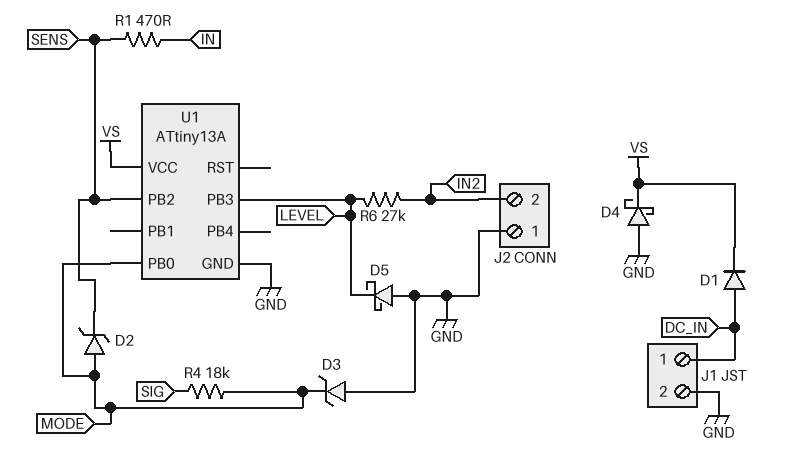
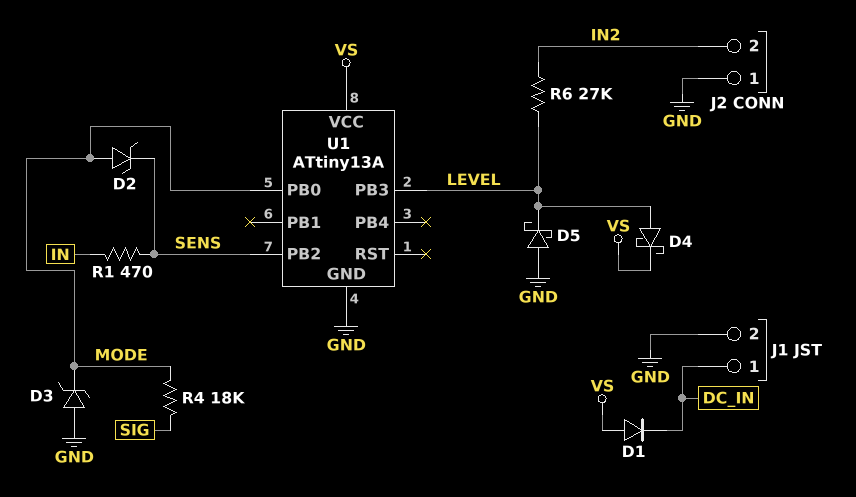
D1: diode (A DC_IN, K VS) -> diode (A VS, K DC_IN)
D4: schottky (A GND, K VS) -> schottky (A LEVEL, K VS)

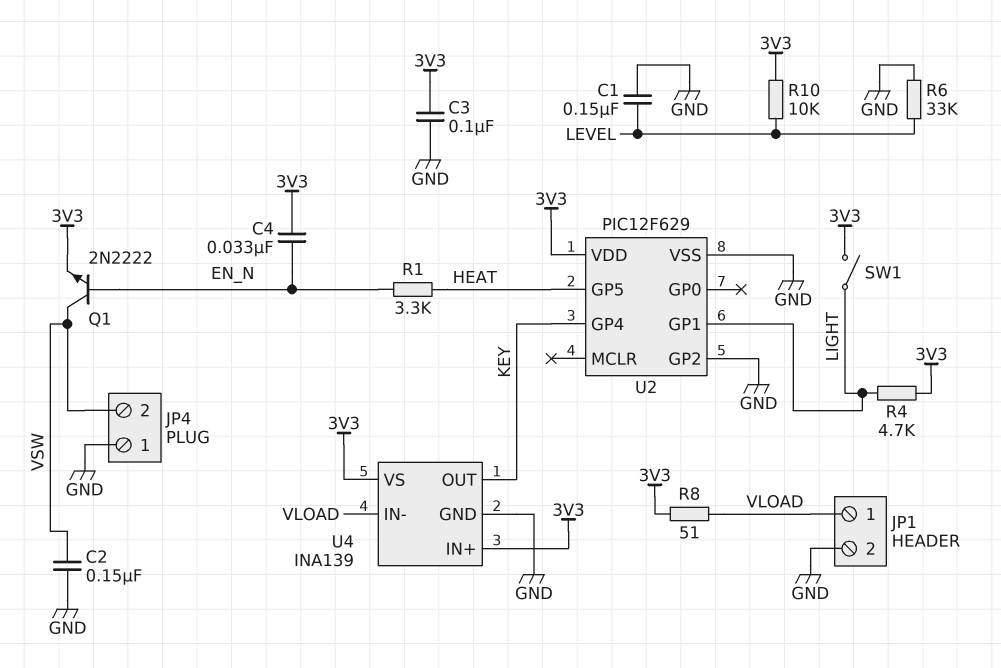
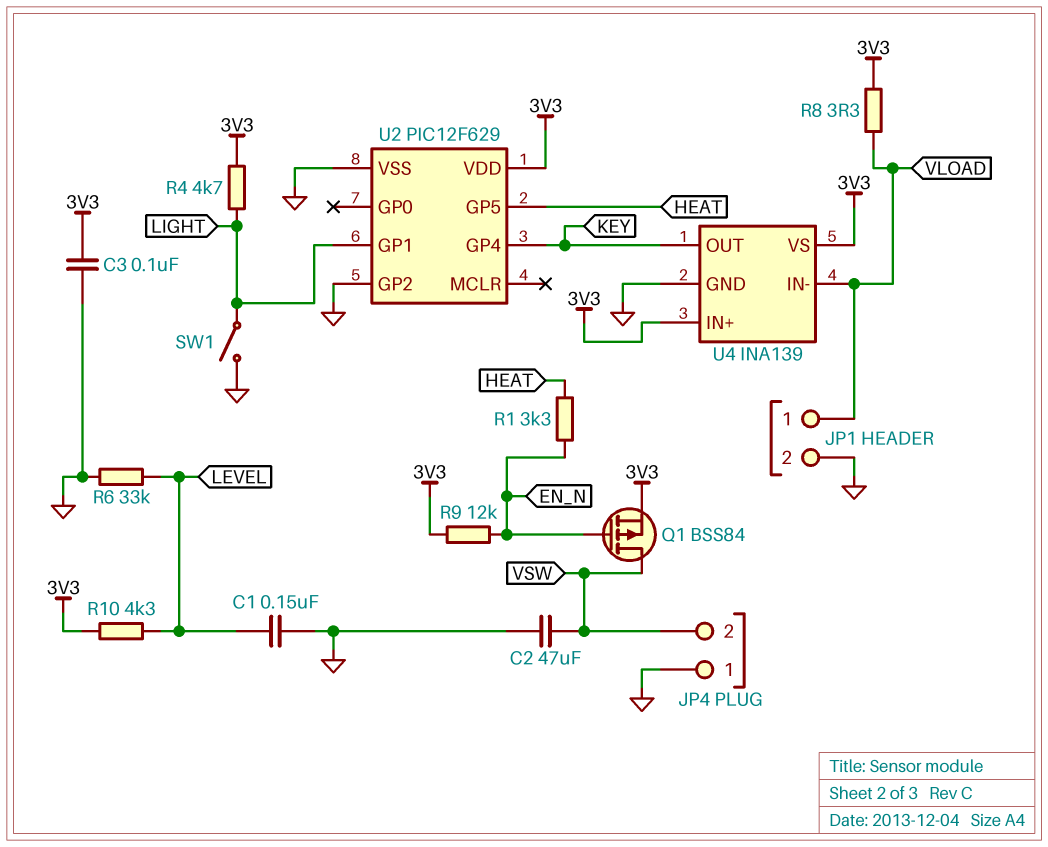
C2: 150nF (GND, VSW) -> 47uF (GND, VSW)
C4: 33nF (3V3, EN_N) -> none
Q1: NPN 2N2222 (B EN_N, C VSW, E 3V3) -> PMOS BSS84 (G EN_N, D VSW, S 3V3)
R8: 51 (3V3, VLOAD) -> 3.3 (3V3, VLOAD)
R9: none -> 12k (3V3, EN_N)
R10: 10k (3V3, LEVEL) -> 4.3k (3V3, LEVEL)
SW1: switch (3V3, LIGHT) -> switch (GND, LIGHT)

- YOUR ASSIGNMENT: Word for word, set down every line of the records above, and leave the pictures out.

- SOLVED EXERCISE:
D1: diode (A DC_IN, K VS) -> diode (A VS, K DC_IN)
D4: schottky (A GND, K VS) -> schottky (A LEVEL, K VS)

C2: 150nF (GND, VSW) -> 47uF (GND, VSW)
C4: 33nF (3V3, EN_N) -> none
Q1: NPN 2N2222 (B EN_N, C VSW, E 3V3) -> PMOS BSS84 (G EN_N, D VSW, S 3V3)
R8: 51 (3V3, VLOAD) -> 3.3 (3V3, VLOAD)
R9: none -> 12k (3V3, EN_N)
R10: 10k (3V3, LEVEL) -> 4.3k (3V3, LEVEL)
SW1: switch (3V3, LIGHT) -> switch (GND, LIGHT)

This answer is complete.